WORK INSTRUCTIONS — Print what the records say exactly, and omit the pictures.

RECORDED INFORMATION —
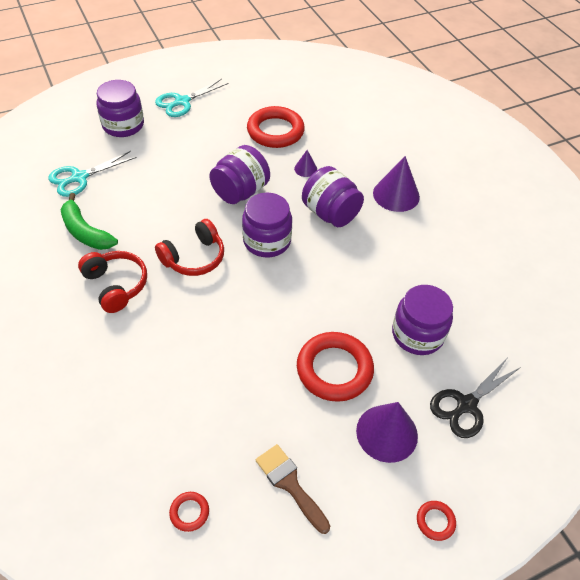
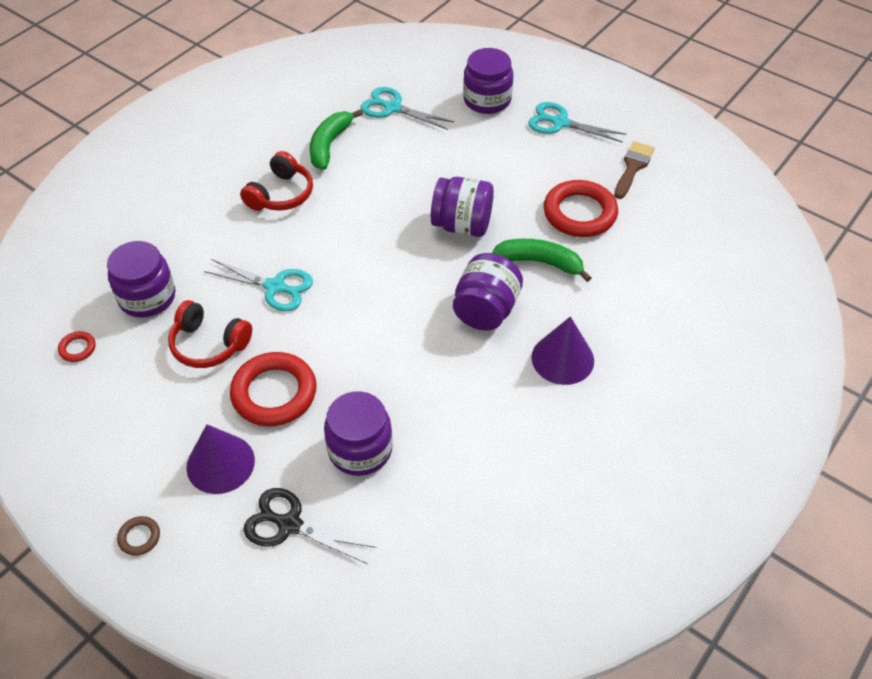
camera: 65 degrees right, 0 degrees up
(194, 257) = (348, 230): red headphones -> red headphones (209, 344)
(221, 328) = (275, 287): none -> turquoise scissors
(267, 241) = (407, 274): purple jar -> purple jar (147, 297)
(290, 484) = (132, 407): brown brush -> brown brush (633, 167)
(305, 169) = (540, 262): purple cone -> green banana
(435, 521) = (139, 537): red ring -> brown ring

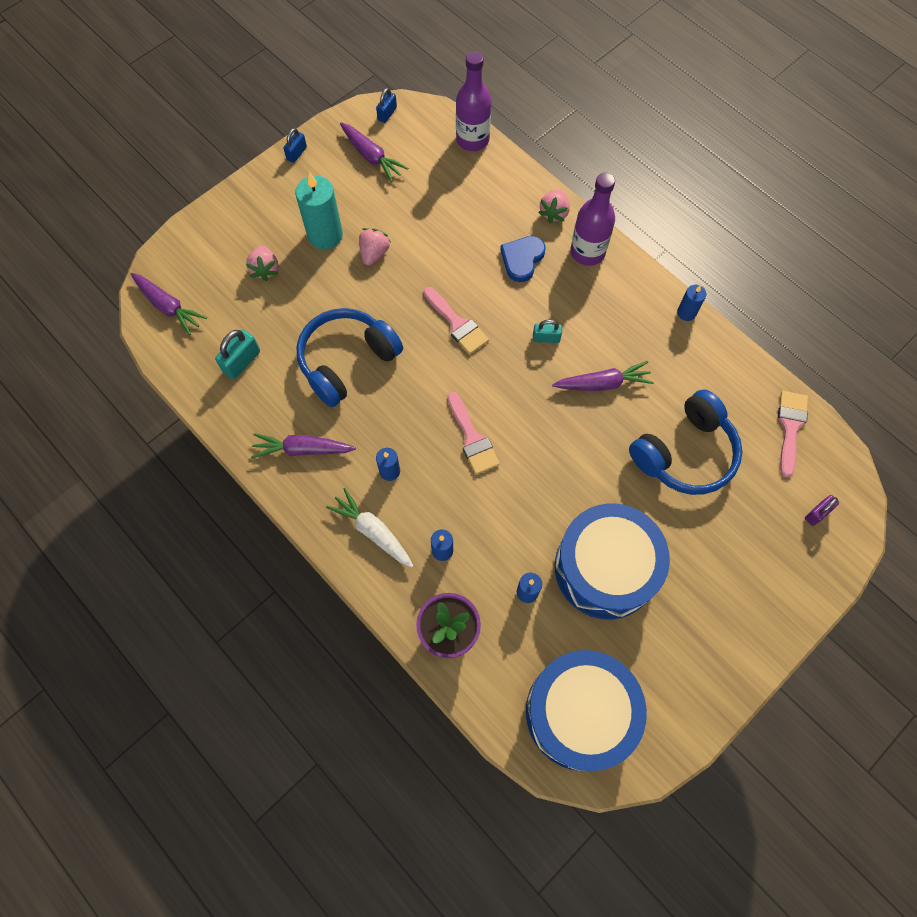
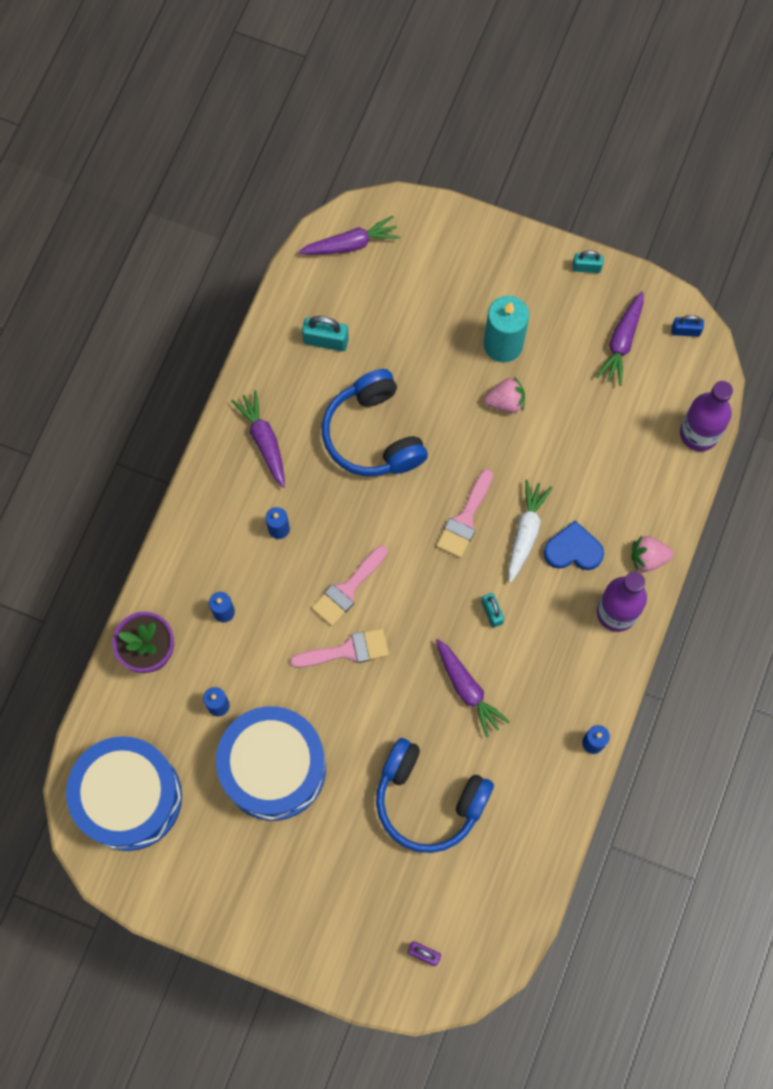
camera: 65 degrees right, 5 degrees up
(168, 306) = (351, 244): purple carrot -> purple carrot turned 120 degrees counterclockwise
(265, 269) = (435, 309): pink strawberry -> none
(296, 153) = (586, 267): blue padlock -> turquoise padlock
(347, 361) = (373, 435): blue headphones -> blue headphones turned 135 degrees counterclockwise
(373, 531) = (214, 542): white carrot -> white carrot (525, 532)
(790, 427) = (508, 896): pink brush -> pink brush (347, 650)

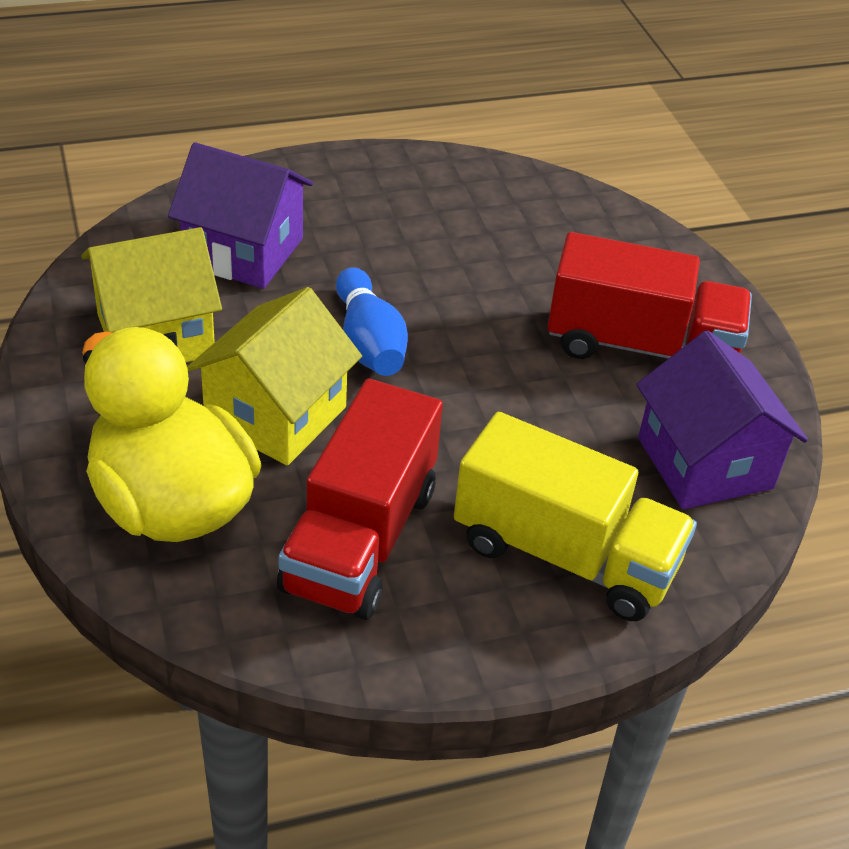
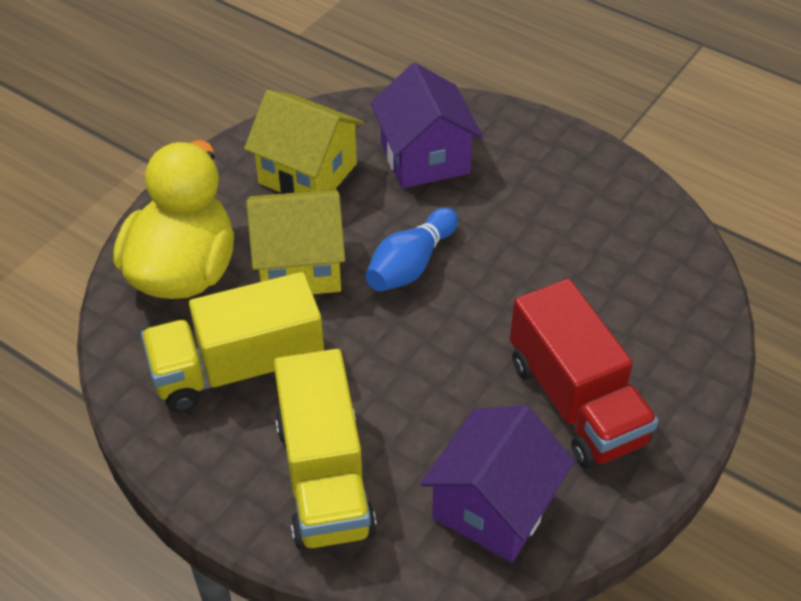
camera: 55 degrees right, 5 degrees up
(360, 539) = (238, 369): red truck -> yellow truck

EXERCISE RESULT —
camera: 65 degrees right, 0 degrees up
(194, 257) = (348, 230): red headphones -> red headphones (209, 344)
(221, 328) = (275, 287): none -> turquoise scissors
(267, 241) = (407, 274): purple jar -> purple jar (147, 297)
(290, 484) = (132, 407): brown brush -> brown brush (633, 167)
(305, 169) = (540, 262): purple cone -> green banana
(435, 521) = (139, 537): red ring -> brown ring

camera: 65 degrees right, 5 degrees up
(168, 306) = (351, 244): purple carrot -> purple carrot turned 120 degrees counterclockwise
(265, 269) = (435, 309): pink strawberry -> none
(296, 153) = (586, 267): blue padlock -> turquoise padlock
(347, 361) = (373, 435): blue headphones -> blue headphones turned 135 degrees counterclockwise
(373, 531) = (214, 542): white carrot -> white carrot (525, 532)
(790, 427) = (508, 896): pink brush -> pink brush (347, 650)

camera: 55 degrees right, 5 degrees up
(360, 539) = (238, 369): red truck -> yellow truck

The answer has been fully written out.